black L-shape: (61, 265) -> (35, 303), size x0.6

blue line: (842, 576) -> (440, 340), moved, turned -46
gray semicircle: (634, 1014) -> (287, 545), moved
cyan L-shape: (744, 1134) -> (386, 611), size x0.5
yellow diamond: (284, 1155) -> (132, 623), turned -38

--- --- ---

WORK INSTRUCTION
What is wanted is the complete set of entries, returned verbatim.

COMPLETED EXERCISE
black L-shape: (61, 265) -> (35, 303), size x0.6

blue line: (842, 576) -> (440, 340), moved, turned -46
gray semicircle: (634, 1014) -> (287, 545), moved
cyan L-shape: (744, 1134) -> (386, 611), size x0.5
yellow diamond: (284, 1155) -> (132, 623), turned -38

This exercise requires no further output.